- [Required work] Nothing but the records, transcribed exactly, should appear in the answer; leave the pictures out.

***** Input records

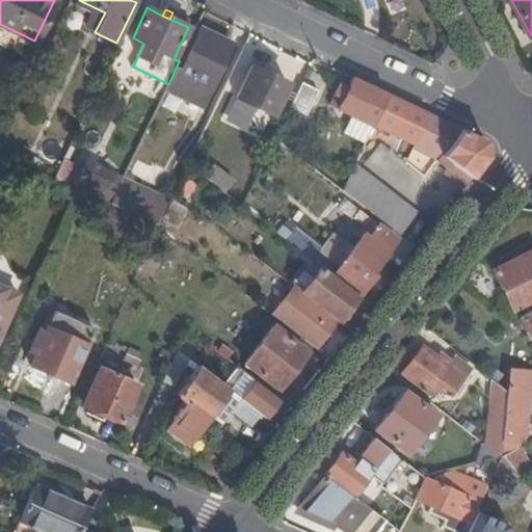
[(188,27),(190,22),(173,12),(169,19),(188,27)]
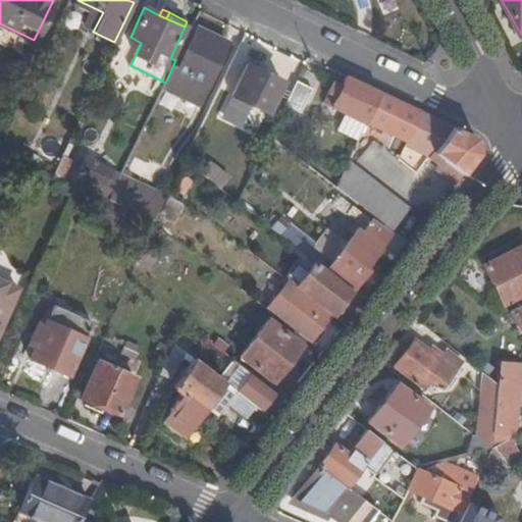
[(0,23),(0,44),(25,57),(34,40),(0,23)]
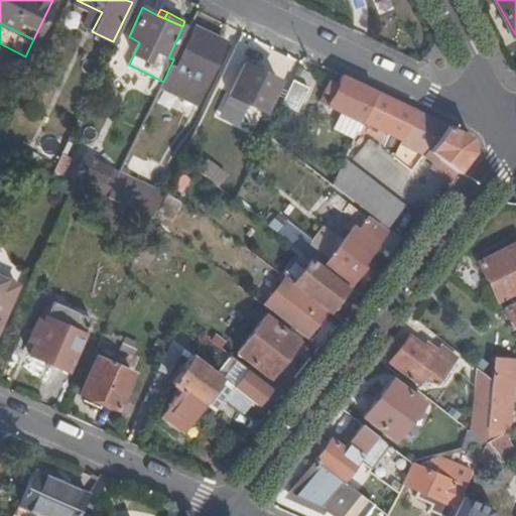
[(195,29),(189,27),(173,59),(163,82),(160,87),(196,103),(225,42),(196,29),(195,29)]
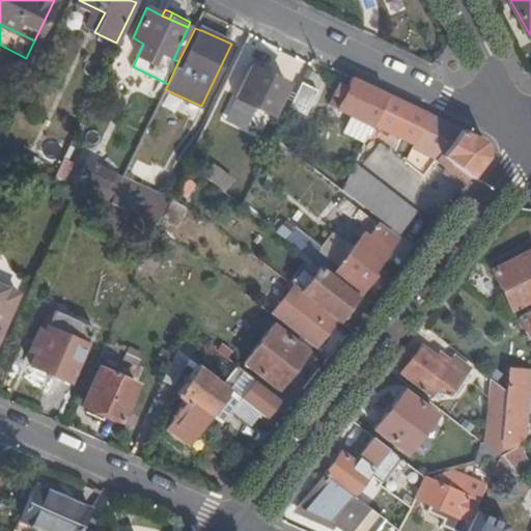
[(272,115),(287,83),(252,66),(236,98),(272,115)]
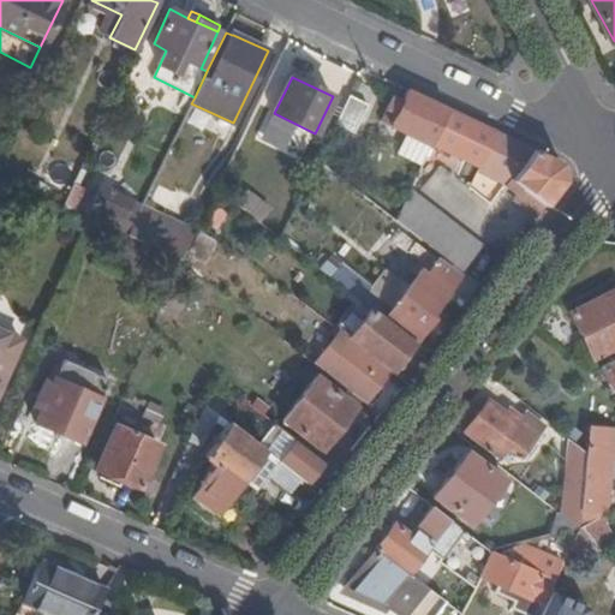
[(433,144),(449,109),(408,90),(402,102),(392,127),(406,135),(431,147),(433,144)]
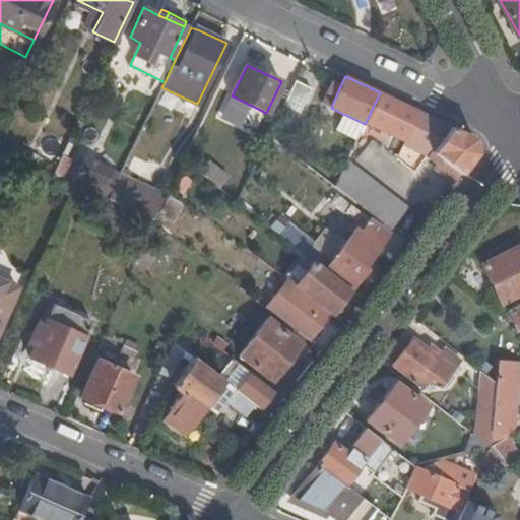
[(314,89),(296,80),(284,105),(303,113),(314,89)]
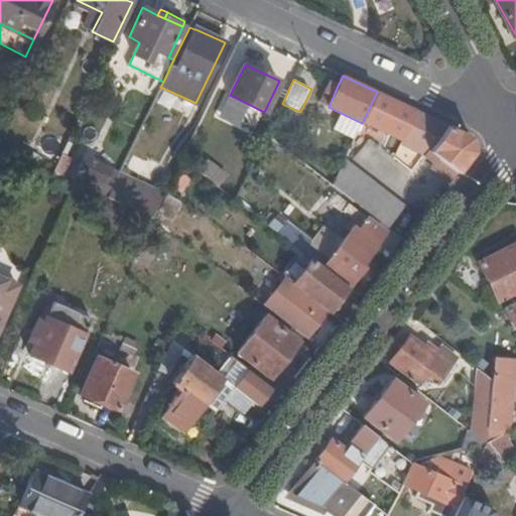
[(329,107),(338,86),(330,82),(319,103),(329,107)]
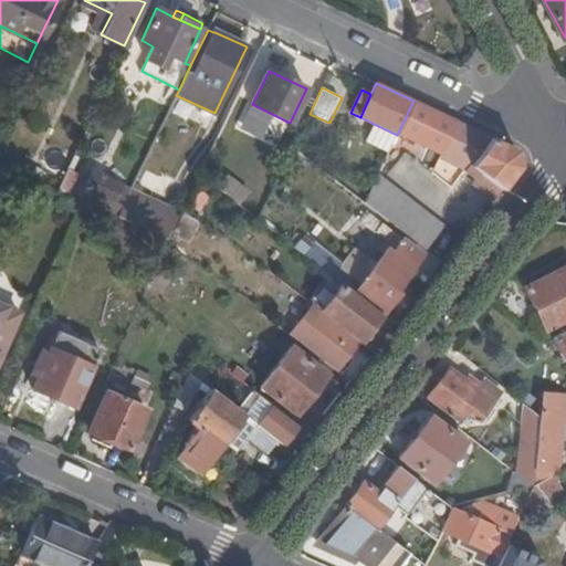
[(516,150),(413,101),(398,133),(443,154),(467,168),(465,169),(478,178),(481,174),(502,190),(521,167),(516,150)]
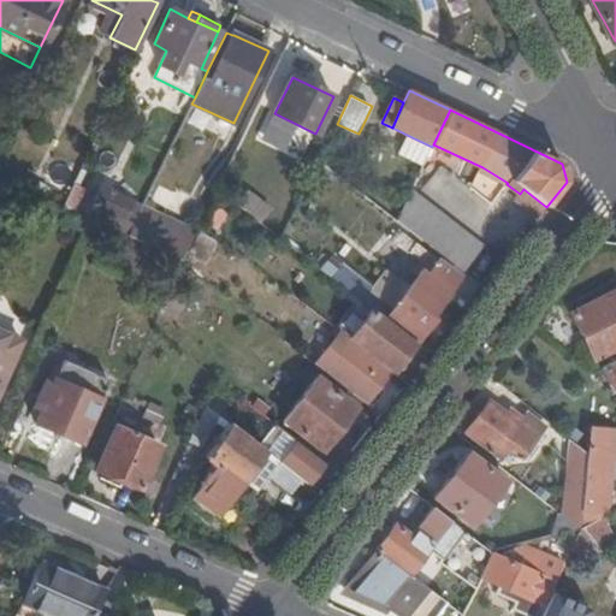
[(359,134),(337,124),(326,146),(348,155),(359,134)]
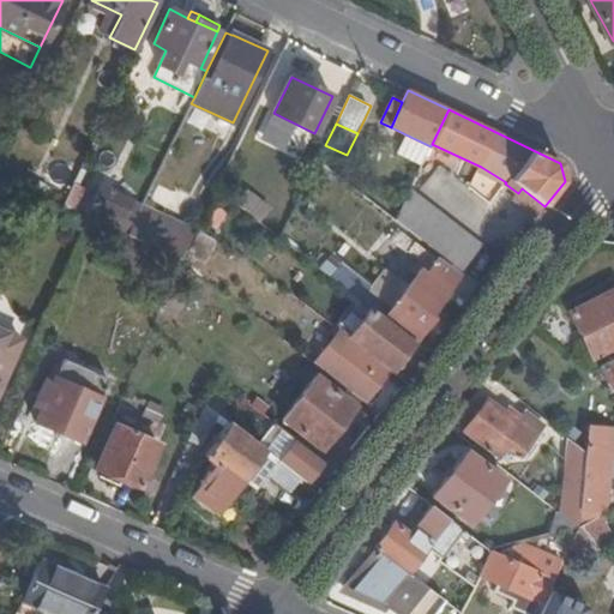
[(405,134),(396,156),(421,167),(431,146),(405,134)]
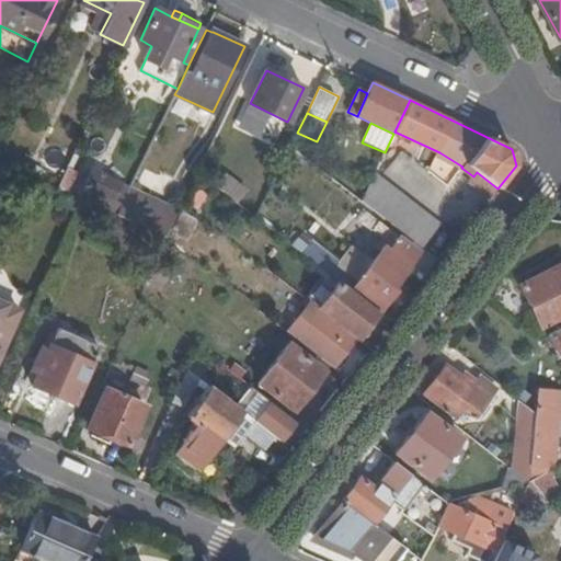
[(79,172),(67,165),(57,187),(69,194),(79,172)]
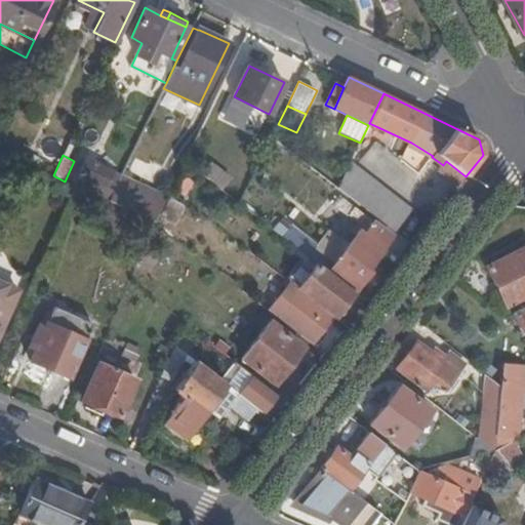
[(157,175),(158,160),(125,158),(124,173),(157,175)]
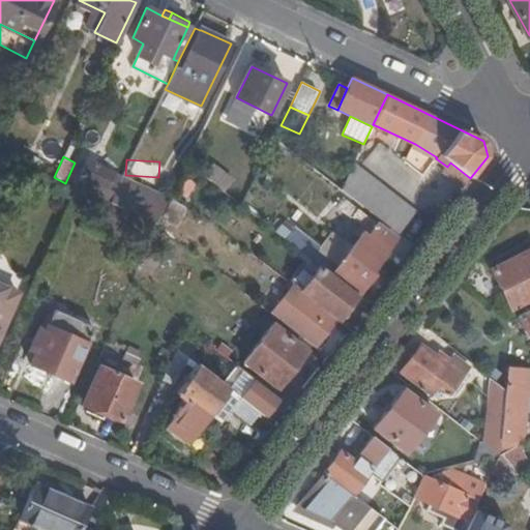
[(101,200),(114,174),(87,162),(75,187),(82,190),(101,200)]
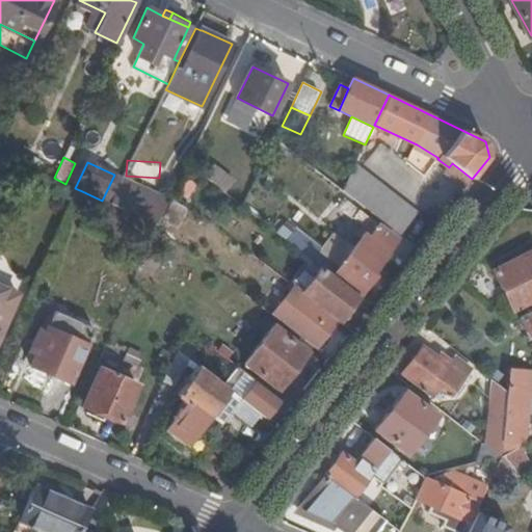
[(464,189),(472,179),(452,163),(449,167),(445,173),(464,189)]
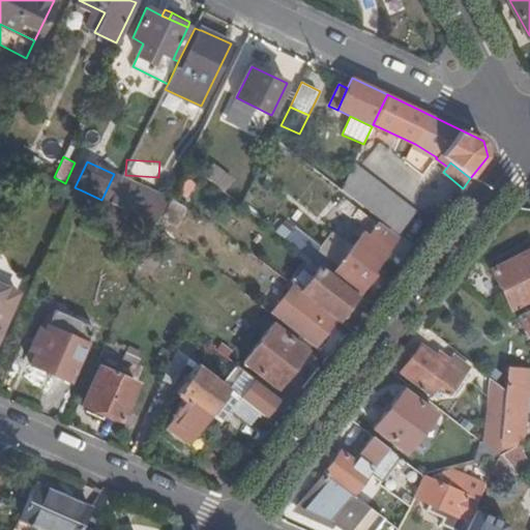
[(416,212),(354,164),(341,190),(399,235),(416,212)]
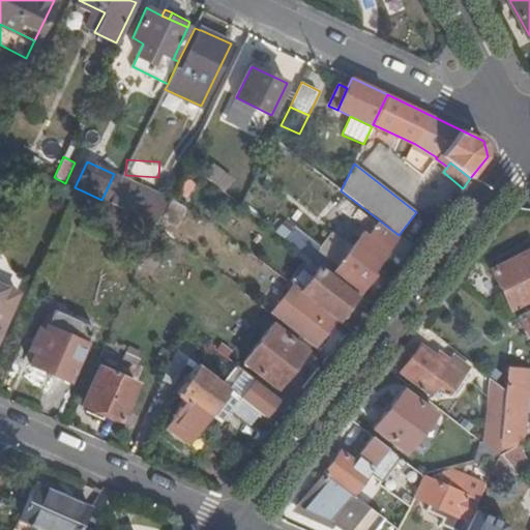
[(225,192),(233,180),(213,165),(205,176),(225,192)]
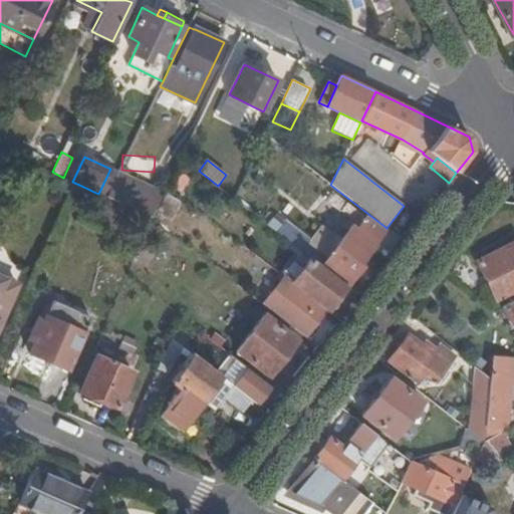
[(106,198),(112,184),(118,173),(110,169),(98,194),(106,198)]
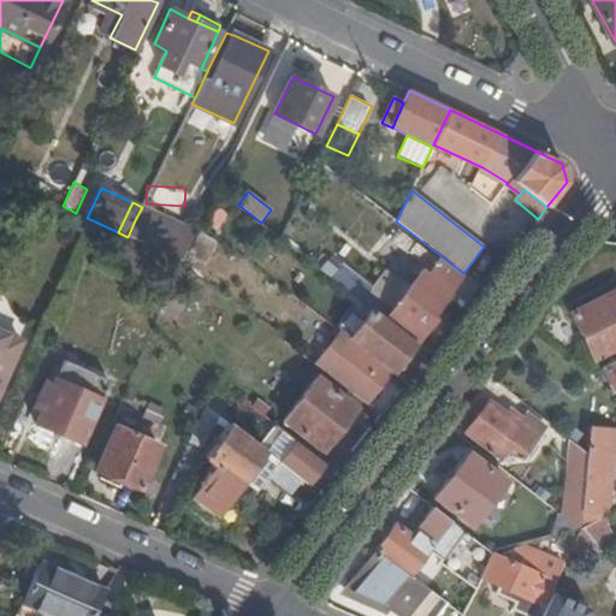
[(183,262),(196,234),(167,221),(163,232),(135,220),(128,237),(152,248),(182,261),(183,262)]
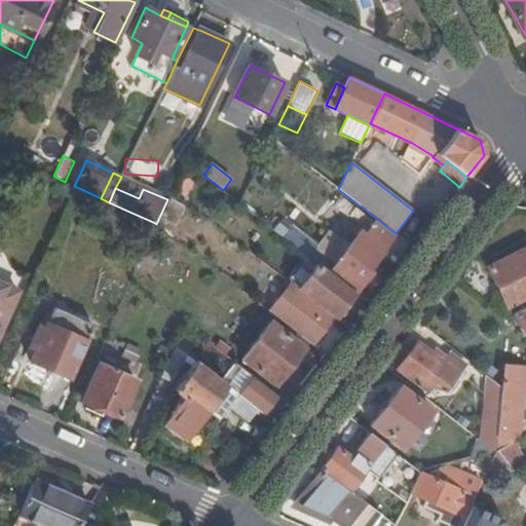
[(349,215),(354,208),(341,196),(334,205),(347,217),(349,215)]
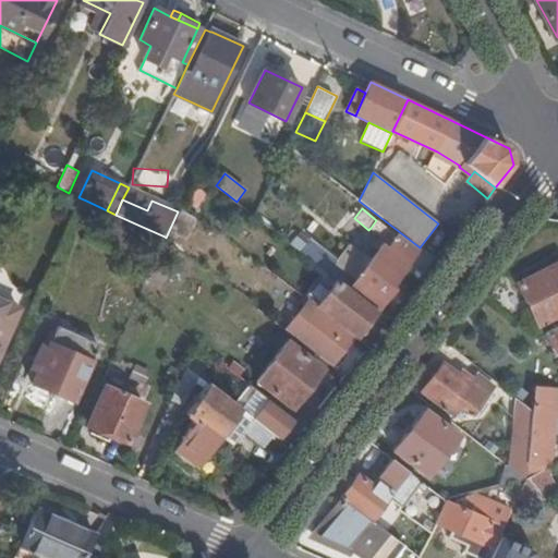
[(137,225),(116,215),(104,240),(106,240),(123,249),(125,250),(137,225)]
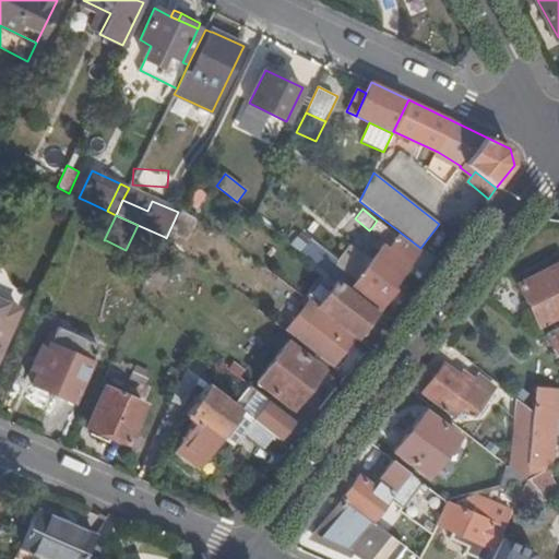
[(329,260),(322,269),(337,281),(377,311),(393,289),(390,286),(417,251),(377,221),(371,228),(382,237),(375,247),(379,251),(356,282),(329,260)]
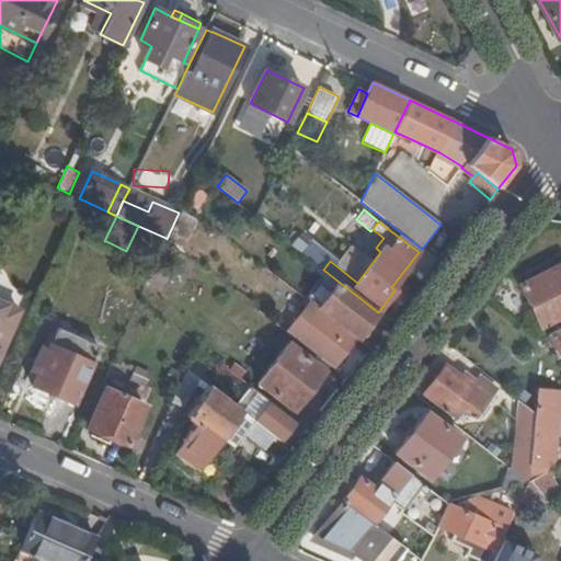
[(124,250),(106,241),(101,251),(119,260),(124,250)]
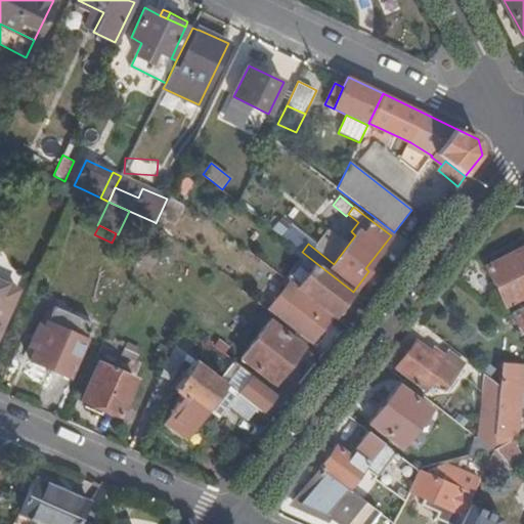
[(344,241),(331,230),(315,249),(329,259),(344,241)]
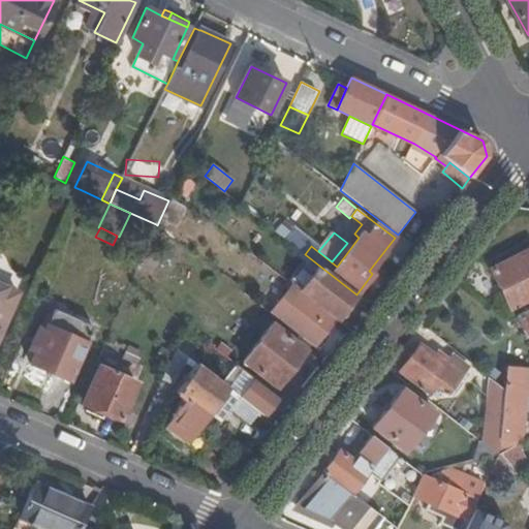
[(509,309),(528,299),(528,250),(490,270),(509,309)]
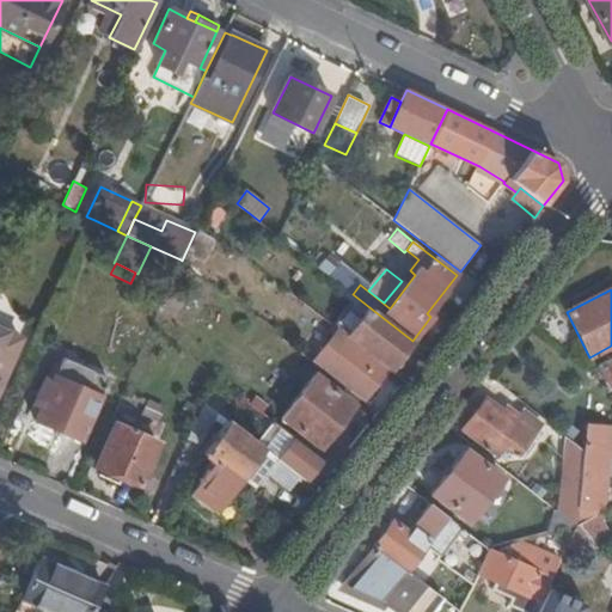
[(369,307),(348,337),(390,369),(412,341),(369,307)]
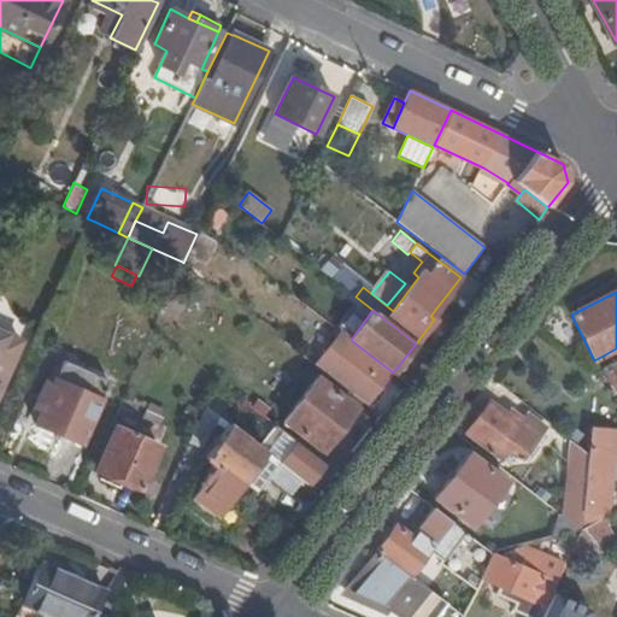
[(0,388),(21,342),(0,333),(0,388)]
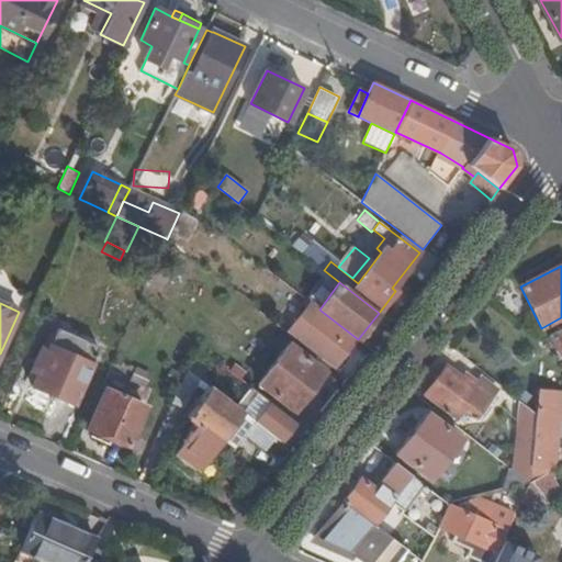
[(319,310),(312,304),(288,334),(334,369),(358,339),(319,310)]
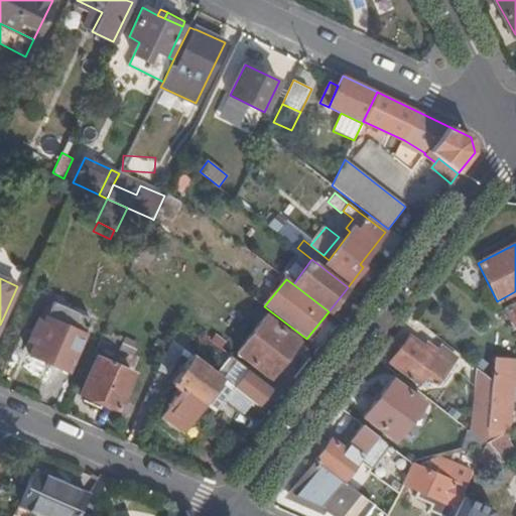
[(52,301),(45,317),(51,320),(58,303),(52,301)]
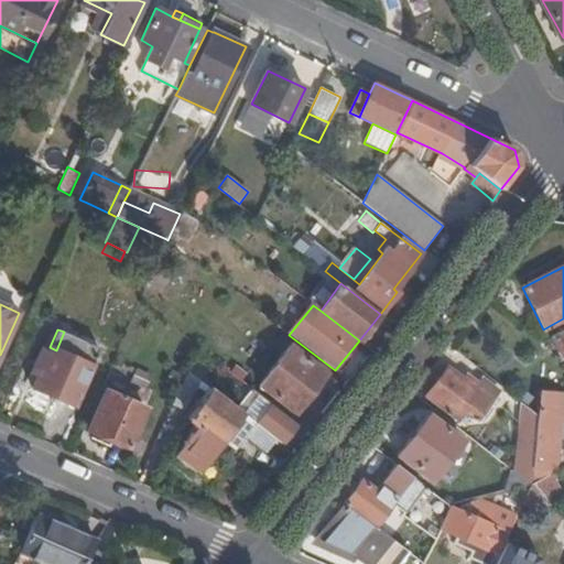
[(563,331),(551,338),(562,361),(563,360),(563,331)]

**********

- [Task output]
[(188,27),(190,22),(173,12),(169,19),(188,27)]
[(0,23),(0,44),(25,57),(34,40),(0,23)]
[(195,29),(189,27),(173,59),(163,82),(160,87),(196,103),(225,42),(196,29),(195,29)]
[(272,115),(287,83),(252,66),(236,98),(272,115)]
[(433,144),(449,109),(408,90),(402,102),(392,127),(406,135),(431,147),(433,144)]
[(314,89),(296,80),(284,105),(303,113),(314,89)]
[(329,107),(338,86),(330,82),(319,103),(329,107)]
[(516,150),(413,101),(398,133),(443,154),(467,168),(465,169),(478,178),(481,174),(502,190),(521,167),(516,150)]
[(359,134),(337,124),(326,146),(348,155),(359,134)]
[(405,134),(396,156),(421,167),(431,146),(405,134)]
[(79,172),(67,165),(57,187),(69,194),(79,172)]
[(157,175),(158,160),(125,158),(124,173),(157,175)]
[(101,200),(114,174),(87,162),(75,187),(82,190),(101,200)]
[(464,189),(472,179),(452,163),(449,167),(445,173),(464,189)]
[(416,212),(354,164),(341,190),(399,235),(416,212)]
[(225,192),(233,180),(213,165),(205,176),(225,192)]
[(106,198),(112,184),(118,173),(110,169),(98,194),(106,198)]
[(183,262),(196,234),(167,221),(163,232),(135,220),(128,237),(152,248),(182,261),(183,262)]
[(349,215),(354,208),(341,196),(334,205),(347,217),(349,215)]
[(137,225),(116,215),(104,240),(106,240),(123,249),(125,250),(137,225)]
[(329,260),(322,269),(337,281),(377,311),(393,289),(390,286),(417,251),(377,221),(371,228),(382,237),(375,247),(379,251),(356,282),(329,260)]
[(124,250),(106,241),(101,251),(119,260),(124,250)]
[(344,241),(331,230),(315,249),(329,259),(344,241)]
[(509,309),(528,299),(528,250),(490,270),(509,309)]
[(369,307),(348,337),(390,369),(412,341),(369,307)]
[(0,388),(21,342),(0,333),(0,388)]
[(319,310),(312,304),(288,334),(334,369),(358,339),(319,310)]
[(52,301),(45,317),(51,320),(58,303),(52,301)]
[(563,331),(551,338),(562,361),(563,360),(563,331)]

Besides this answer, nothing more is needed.